Before-and-after object lists
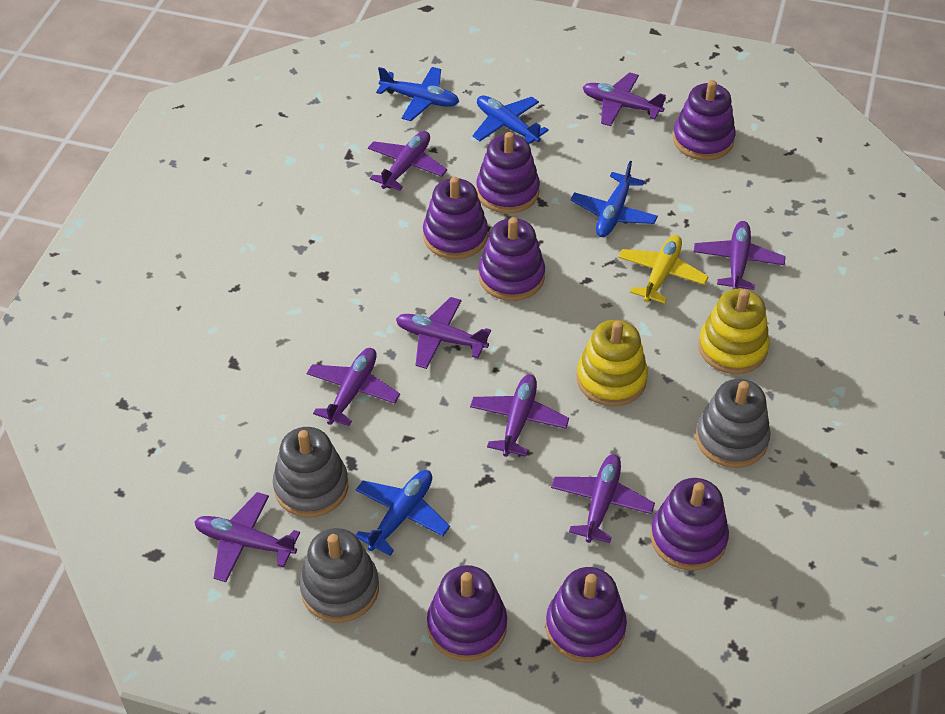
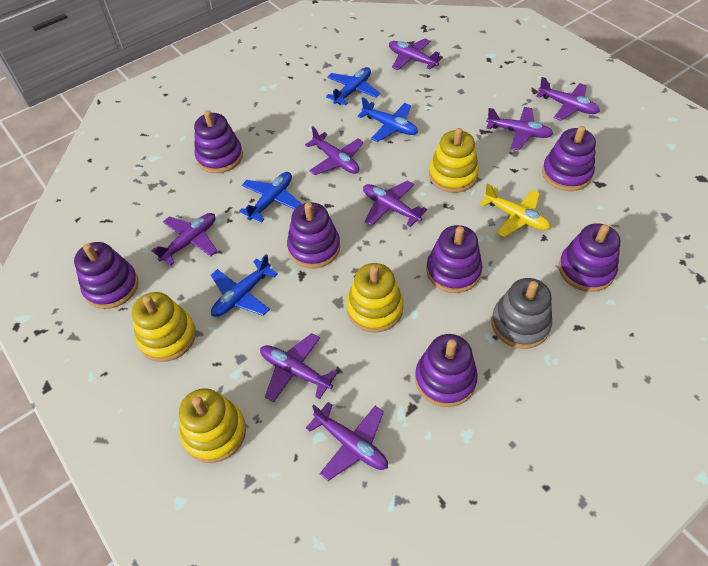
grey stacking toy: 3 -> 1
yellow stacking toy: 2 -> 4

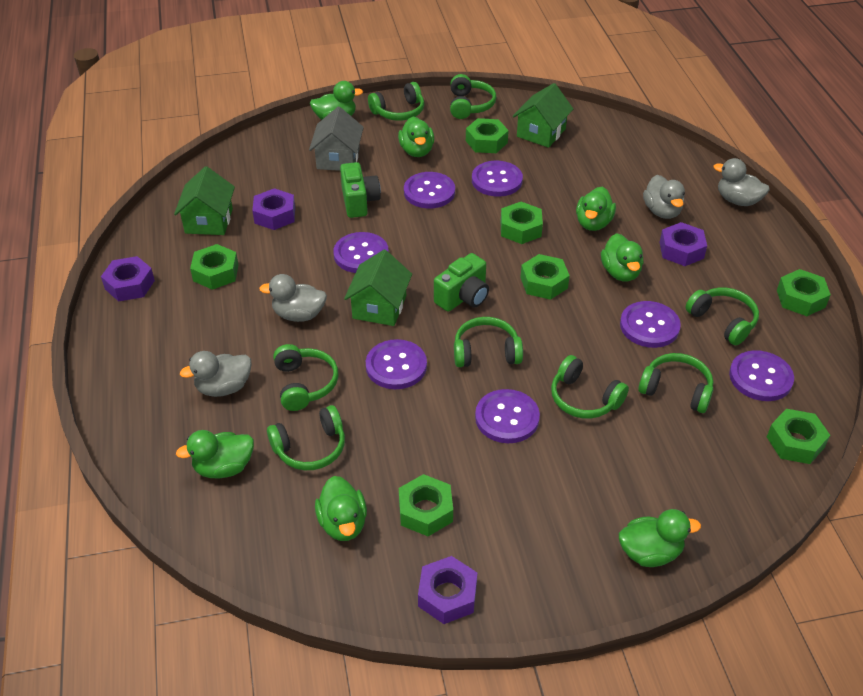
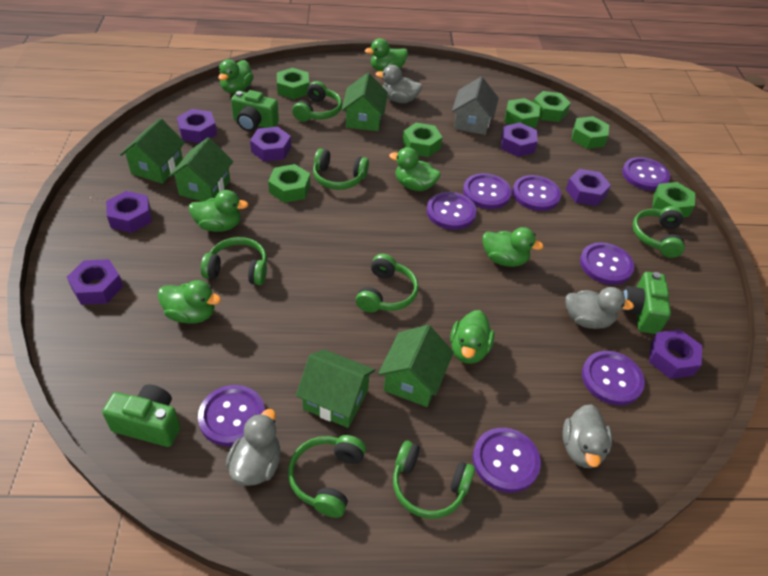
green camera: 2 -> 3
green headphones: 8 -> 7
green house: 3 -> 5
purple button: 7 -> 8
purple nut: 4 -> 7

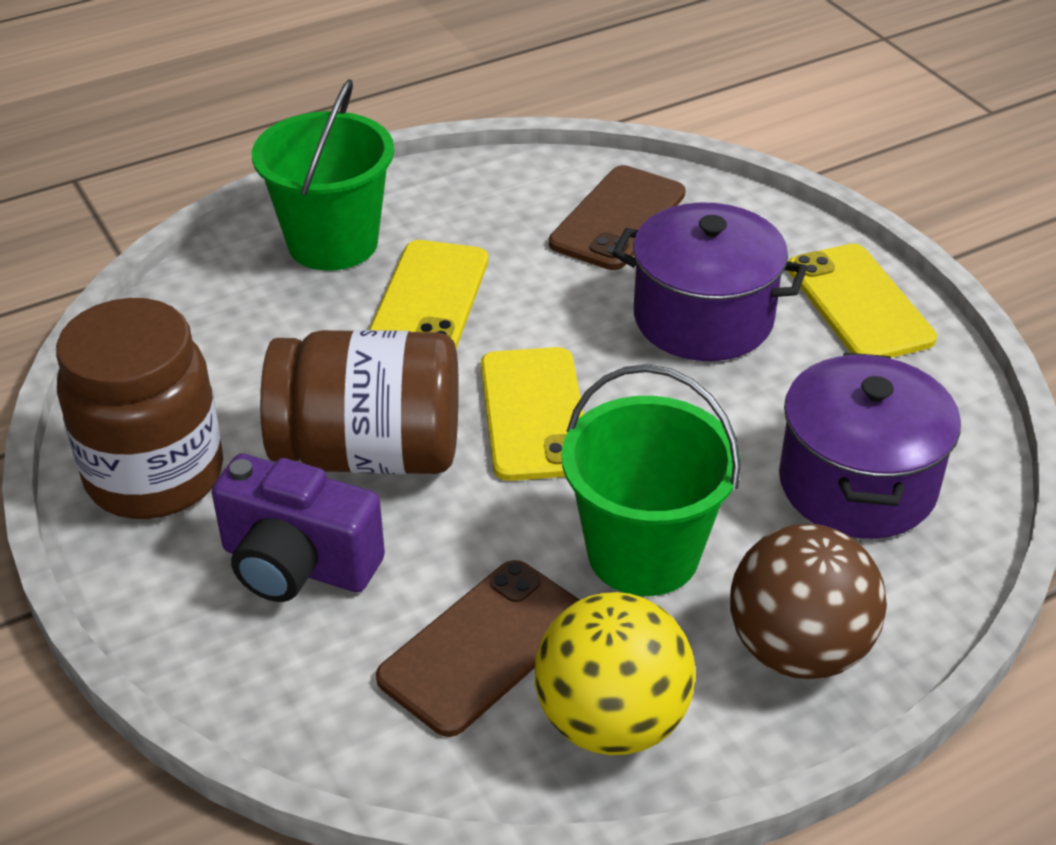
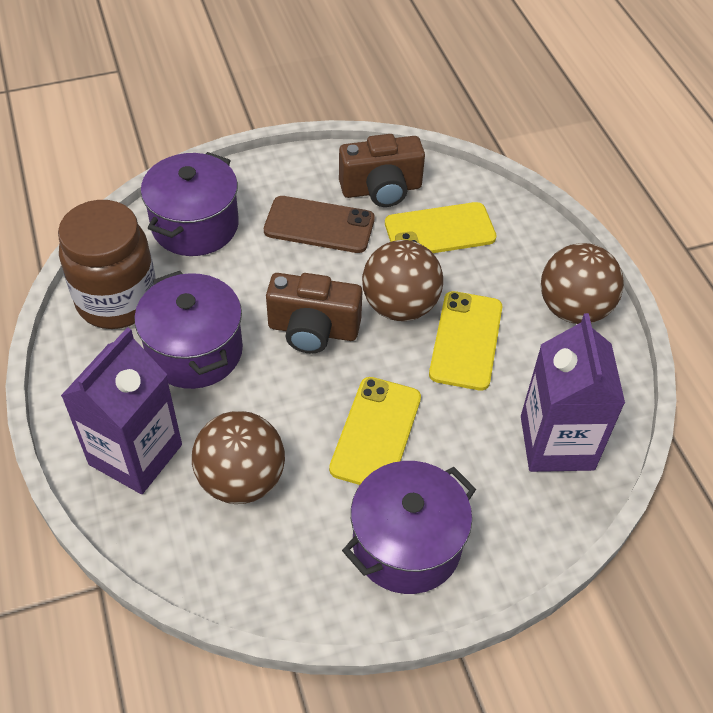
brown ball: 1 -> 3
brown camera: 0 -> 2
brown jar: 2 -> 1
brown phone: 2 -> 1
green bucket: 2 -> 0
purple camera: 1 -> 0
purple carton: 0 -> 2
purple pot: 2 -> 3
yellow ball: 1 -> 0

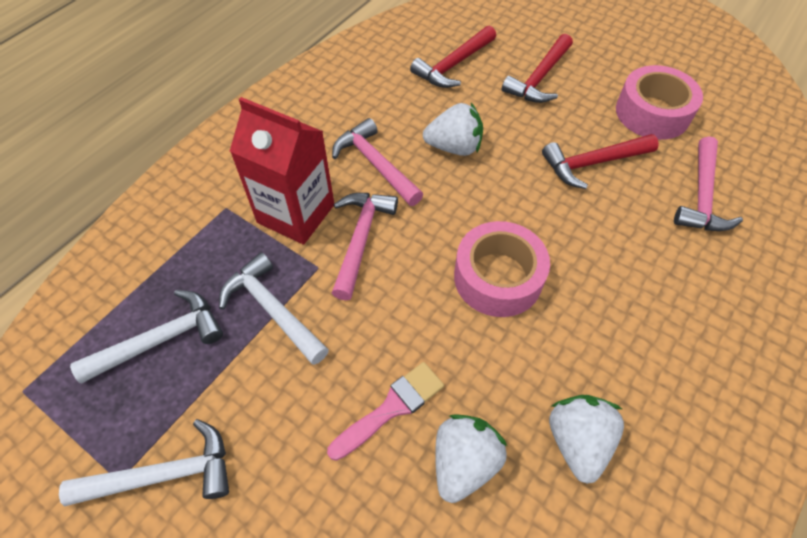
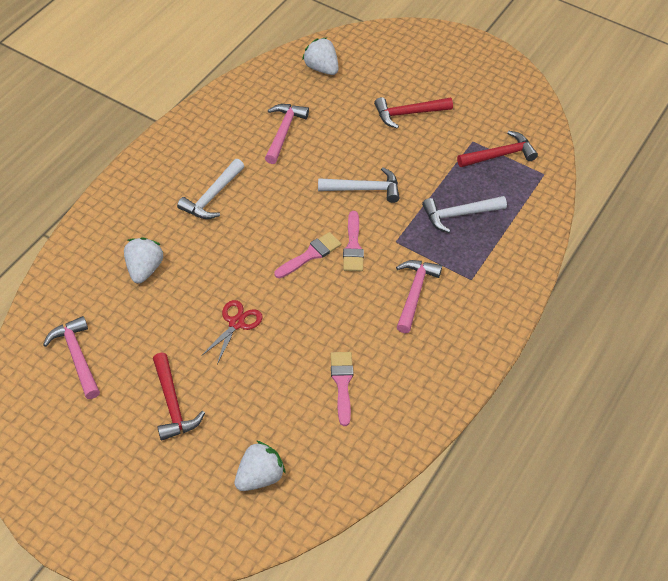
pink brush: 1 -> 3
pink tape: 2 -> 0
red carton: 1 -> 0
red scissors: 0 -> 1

■ **Problem requirements**
For every line above that includes the string "brown", copy the line.

■ **Answer to the exercise**
brown ball: 1 -> 3
brown camera: 0 -> 2
brown jar: 2 -> 1
brown phone: 2 -> 1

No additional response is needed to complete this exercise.